* [Brief]
Please retype the records below exactly as they appear, leaving out every picture.

* [Material for this task]
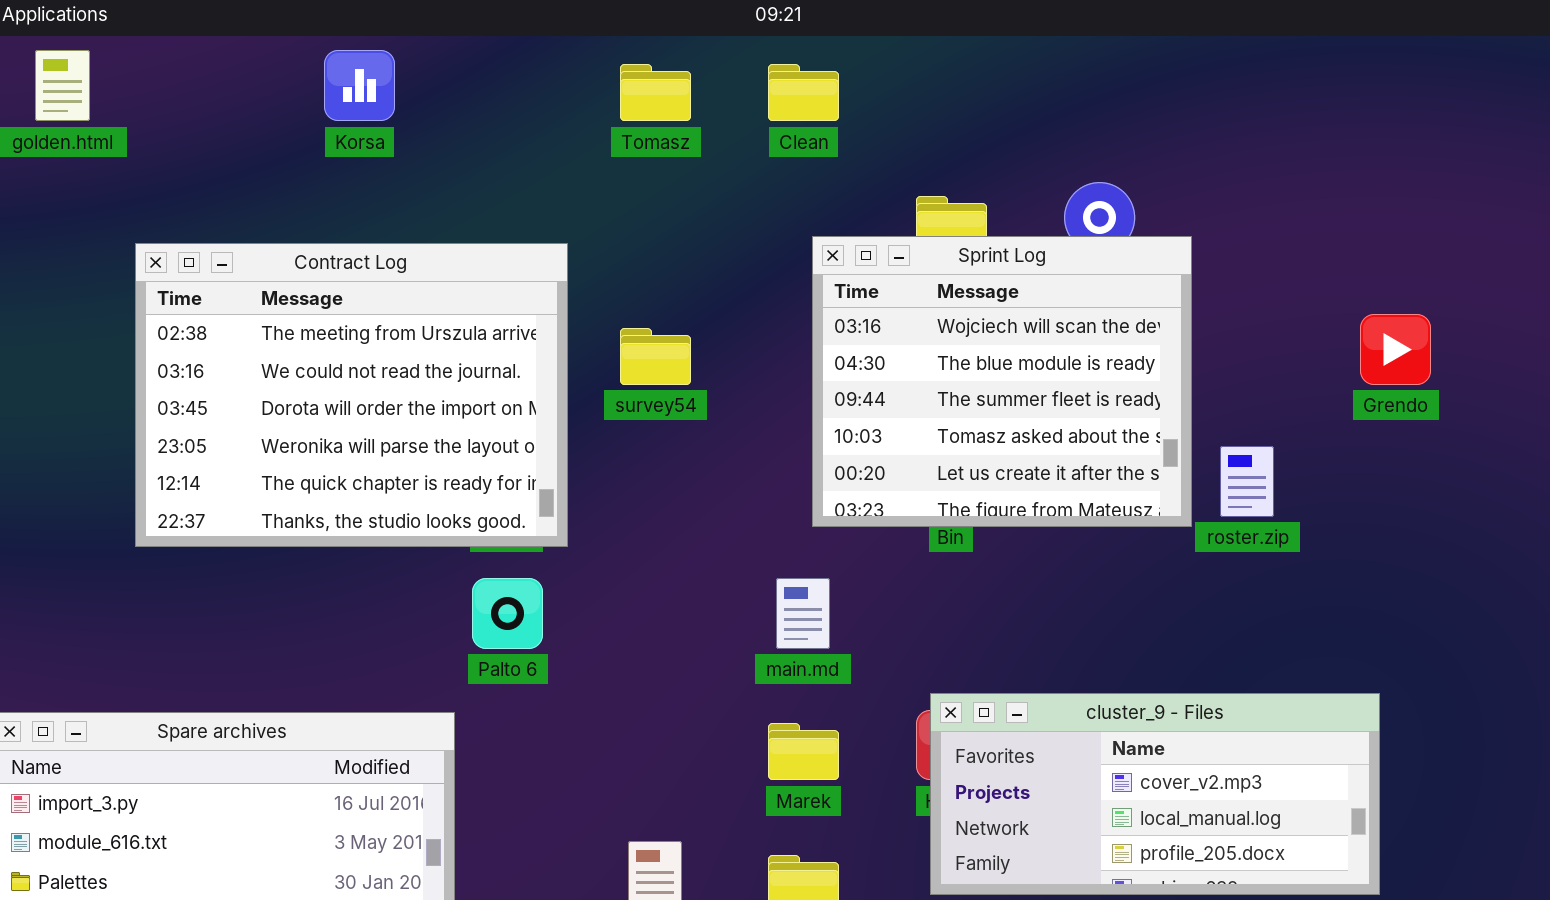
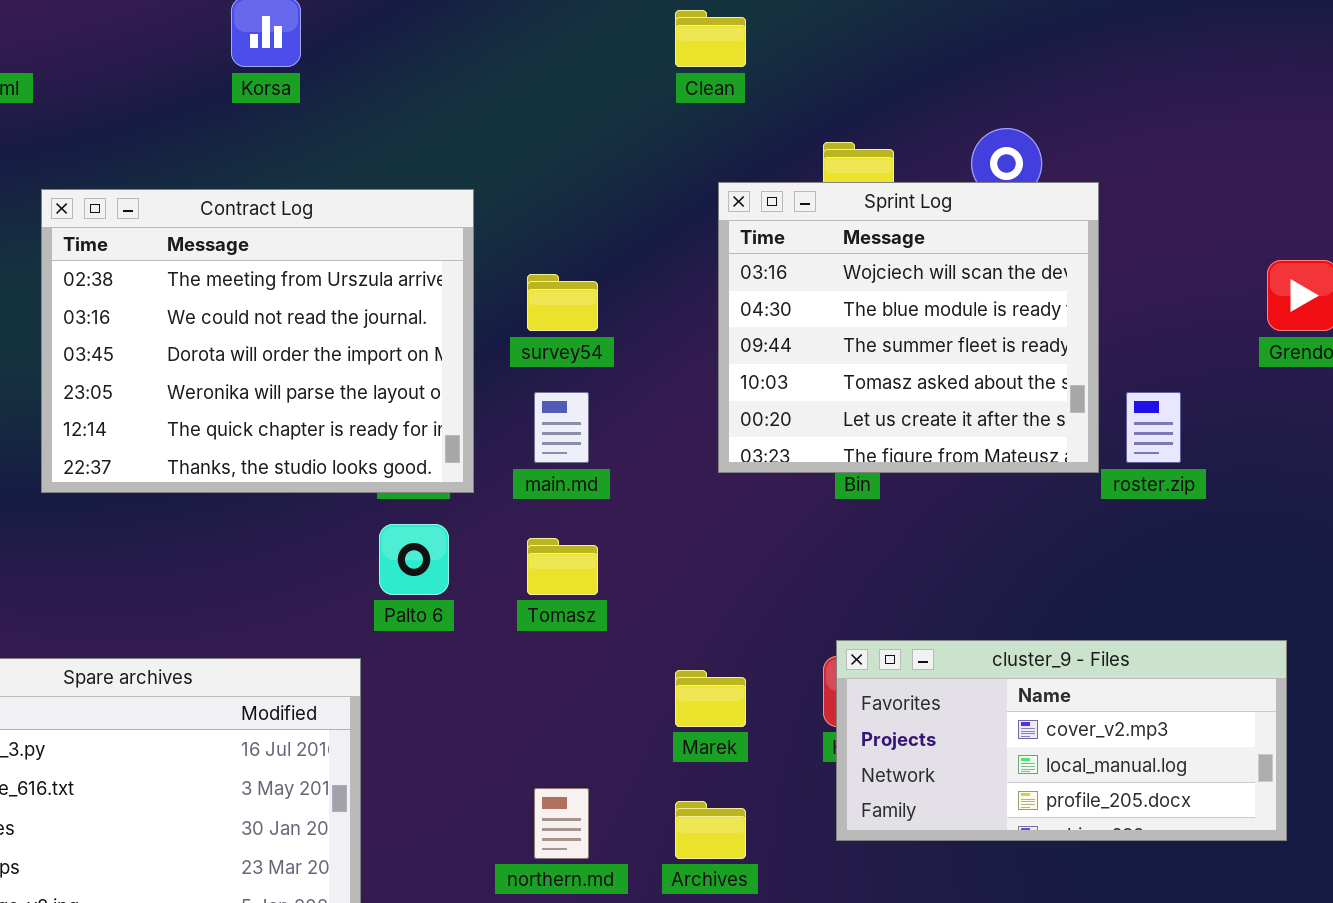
Tomasz: [620,64,691,121] -> [527,538,598,595], moved
main.md: [776,578,830,649] -> [534,392,589,463], moved

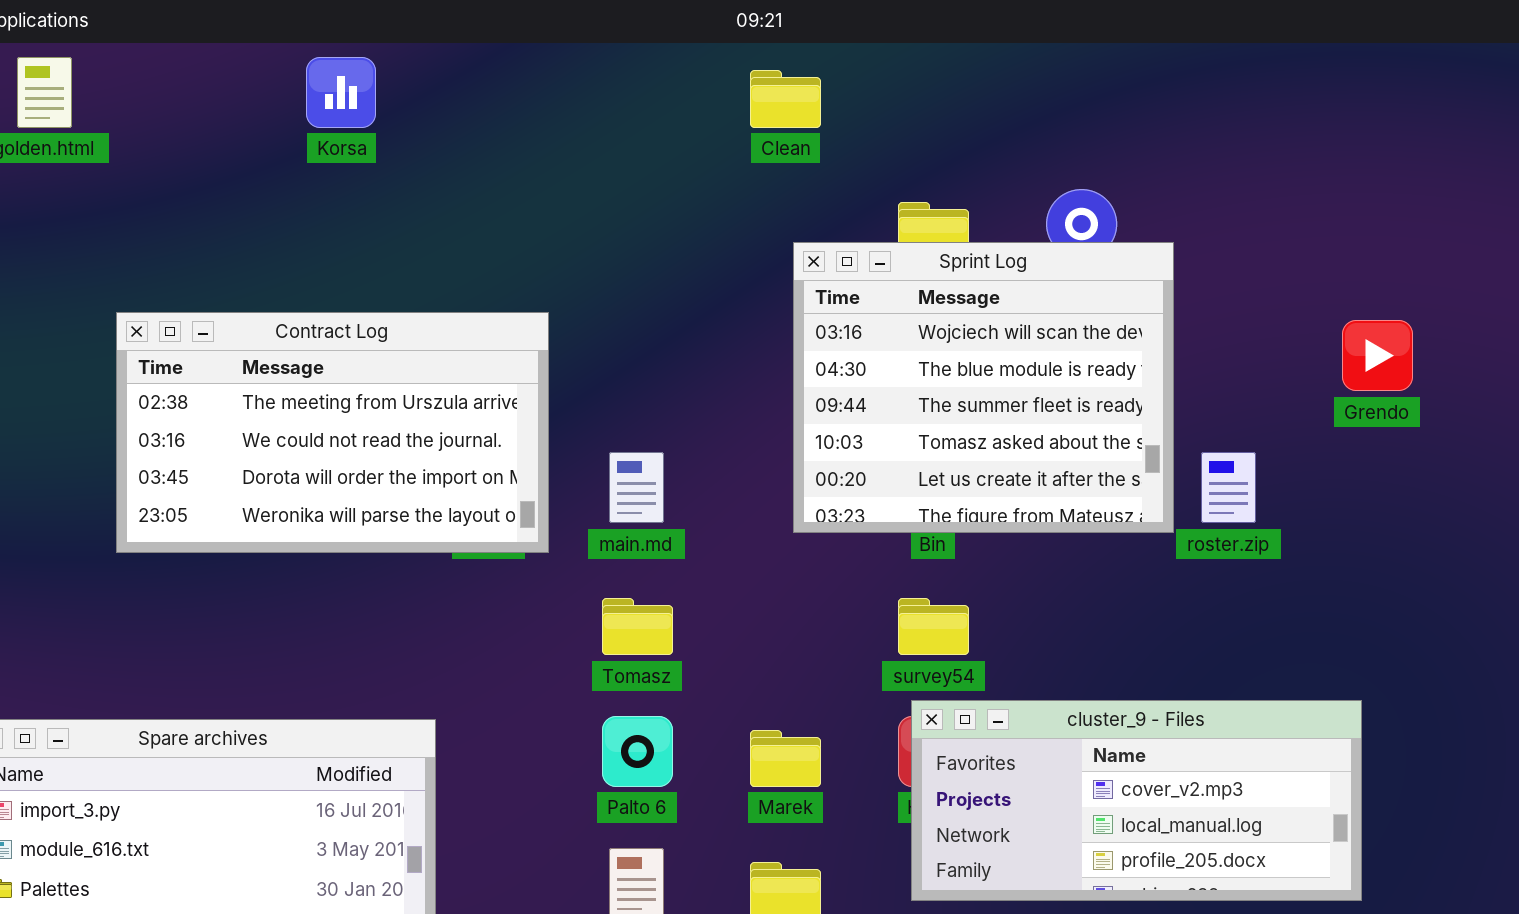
Contract Log: [41,189,474,493] -> [116,312,549,553], resized
survey54: [527,274,598,331] -> [898,598,969,655], moved
Palto 6: [379,524,449,595] -> [602,716,673,787], moved

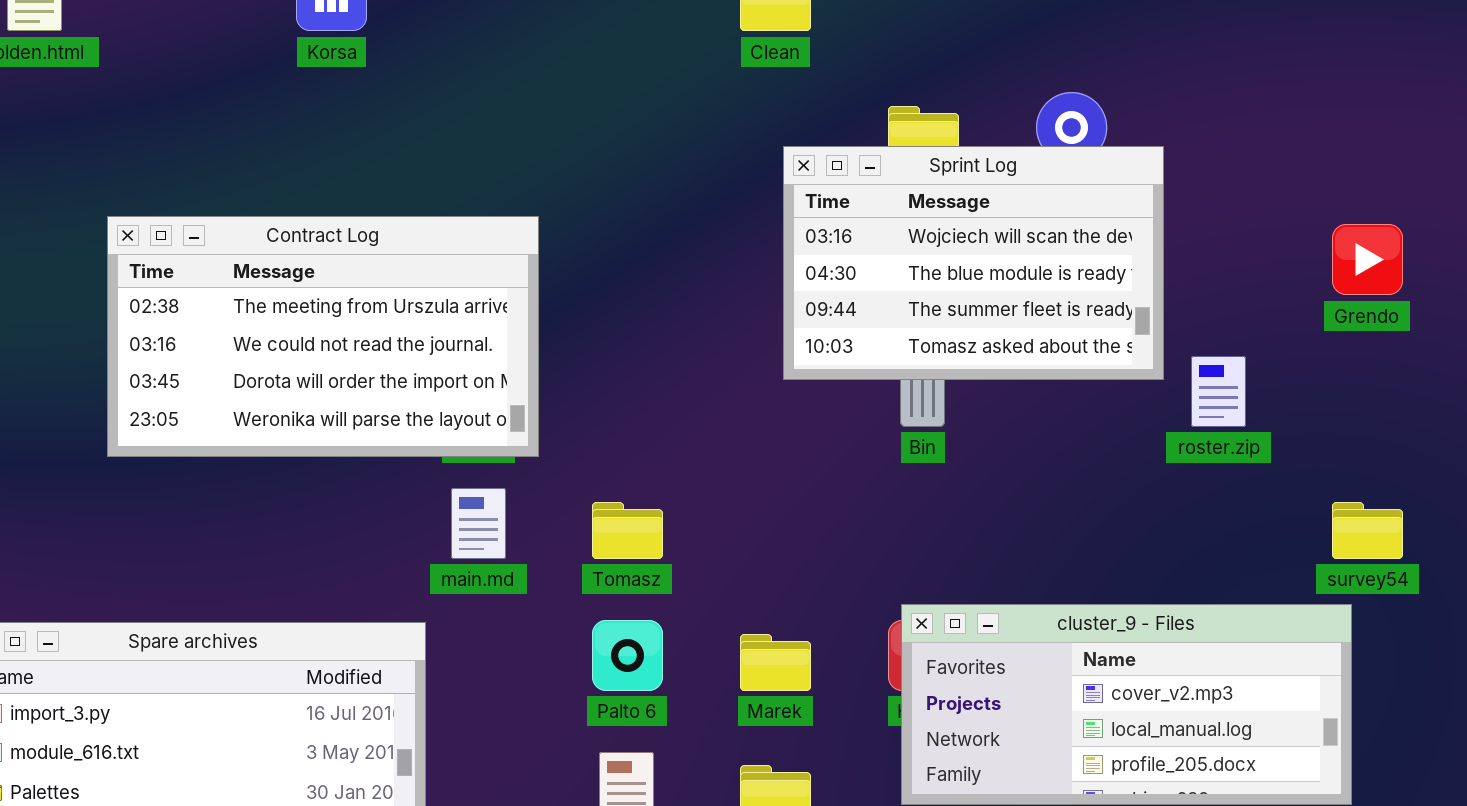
Sprint Log: [793,242,1174,533] -> [783,146,1164,380], resized
main.md: [609,452,664,523] -> [451,488,506,559], moved
survey54: [898,598,969,655] -> [1332,502,1403,559], moved

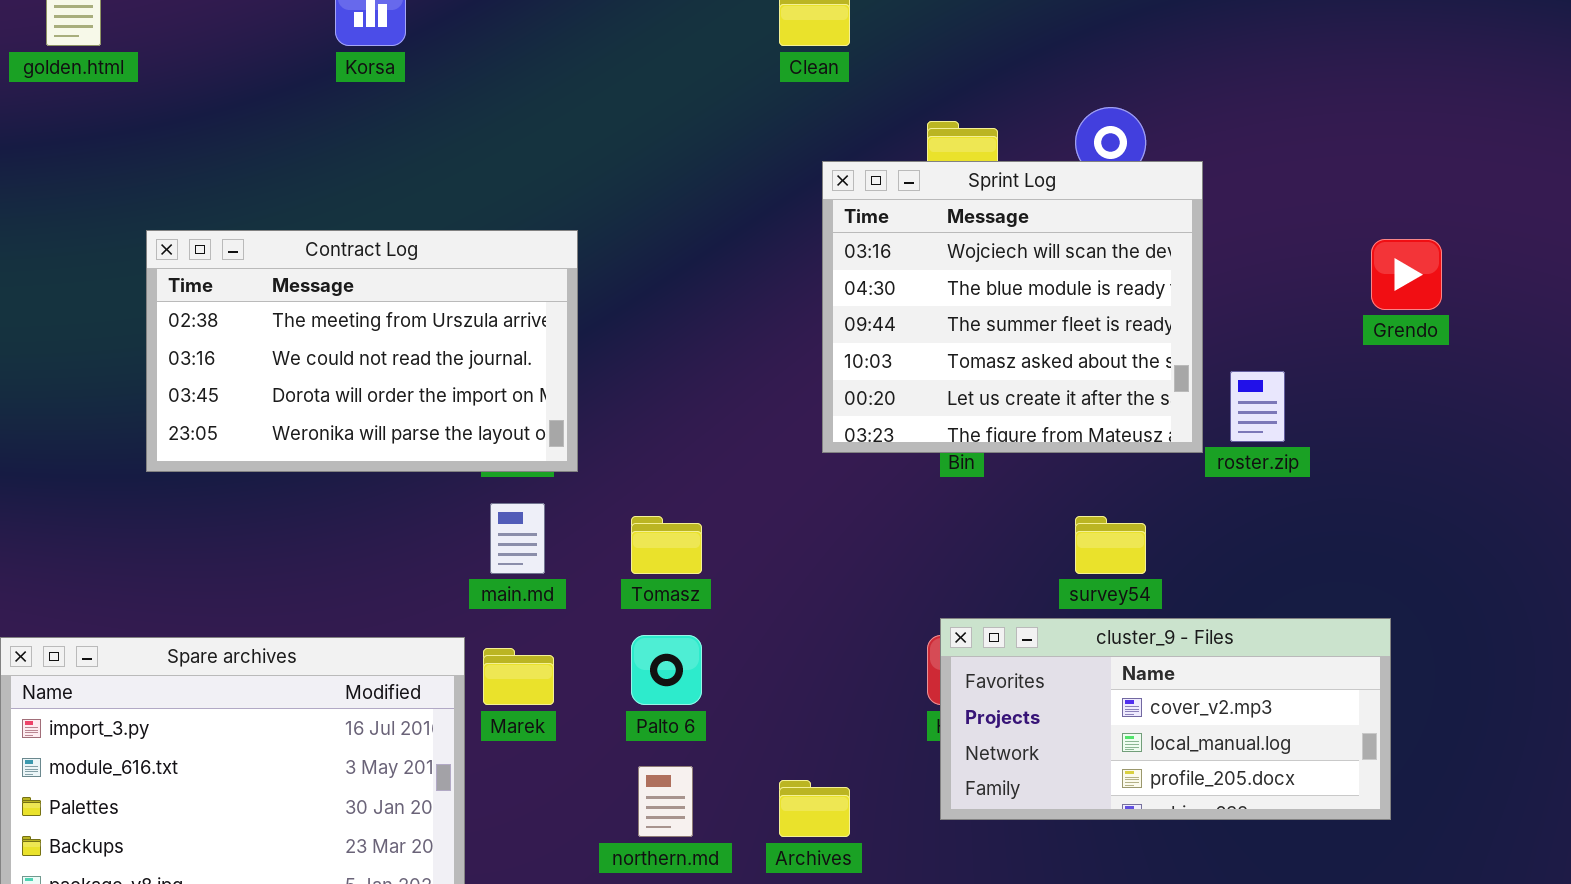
Sprint Log: [783,146,1164,380] -> [822,161,1203,453], resized
survey54: [1332,502,1403,559] -> [1075,516,1146,574], moved
Marek: [740,634,811,691] -> [483,648,554,705], moved

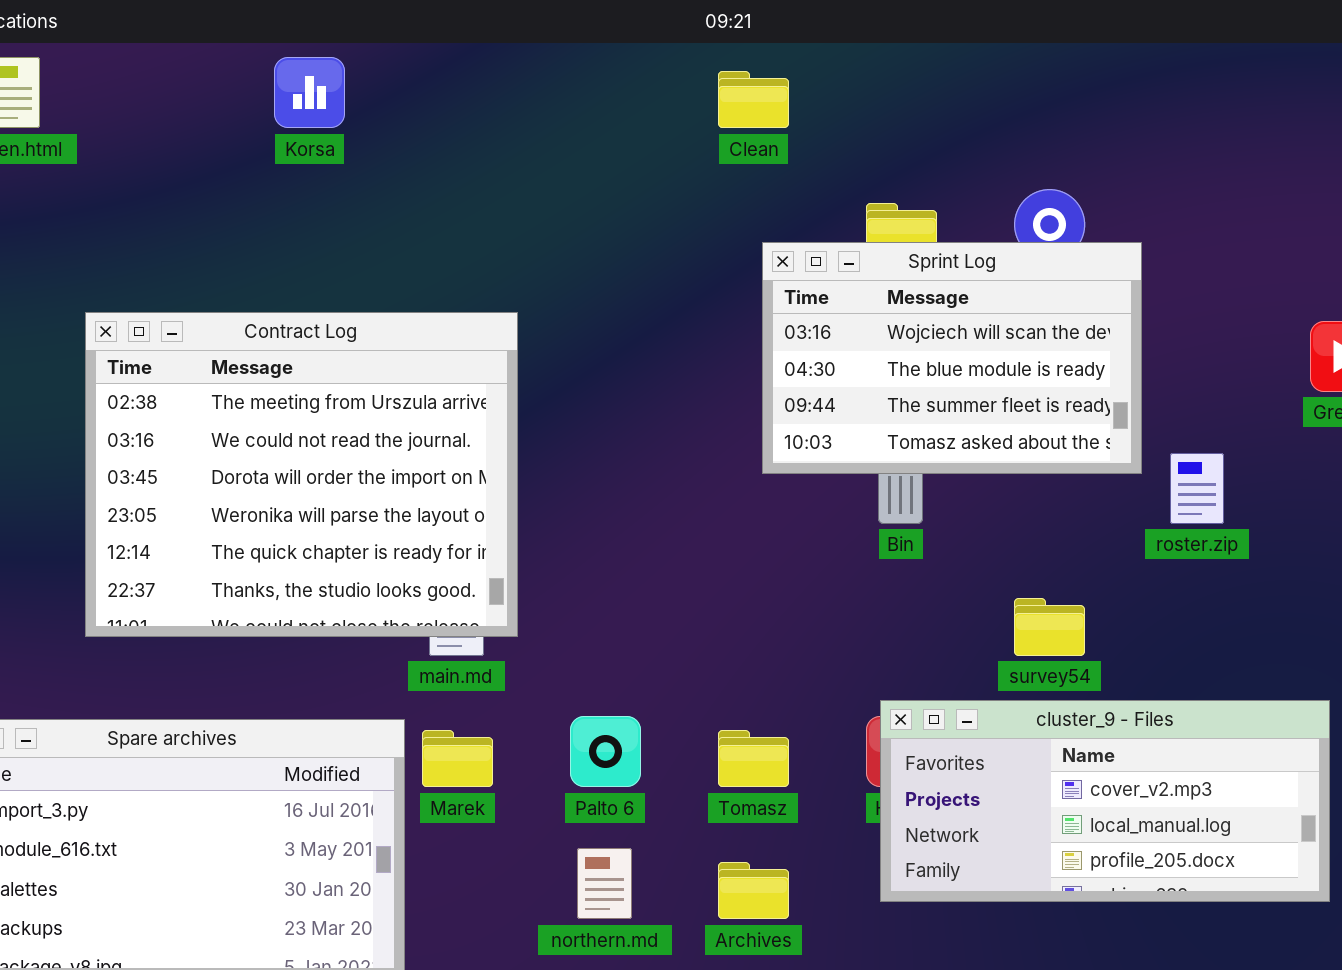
Sprint Log: [822,161,1203,453] -> [762,242,1142,474], resized
Contract Log: [146,230,578,472] -> [85,312,518,637], resized
Tomasz: [631,516,702,574] -> [718,730,789,787], moved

* [Task solution]
Tomasz: [620,64,691,121] -> [527,538,598,595], moved
main.md: [776,578,830,649] -> [534,392,589,463], moved

Contract Log: [41,189,474,493] -> [116,312,549,553], resized
survey54: [527,274,598,331] -> [898,598,969,655], moved
Palto 6: [379,524,449,595] -> [602,716,673,787], moved

Sprint Log: [793,242,1174,533] -> [783,146,1164,380], resized
main.md: [609,452,664,523] -> [451,488,506,559], moved
survey54: [898,598,969,655] -> [1332,502,1403,559], moved

Sprint Log: [783,146,1164,380] -> [822,161,1203,453], resized
survey54: [1332,502,1403,559] -> [1075,516,1146,574], moved
Marek: [740,634,811,691] -> [483,648,554,705], moved

Sprint Log: [822,161,1203,453] -> [762,242,1142,474], resized
Contract Log: [146,230,578,472] -> [85,312,518,637], resized
Tomasz: [631,516,702,574] -> [718,730,789,787], moved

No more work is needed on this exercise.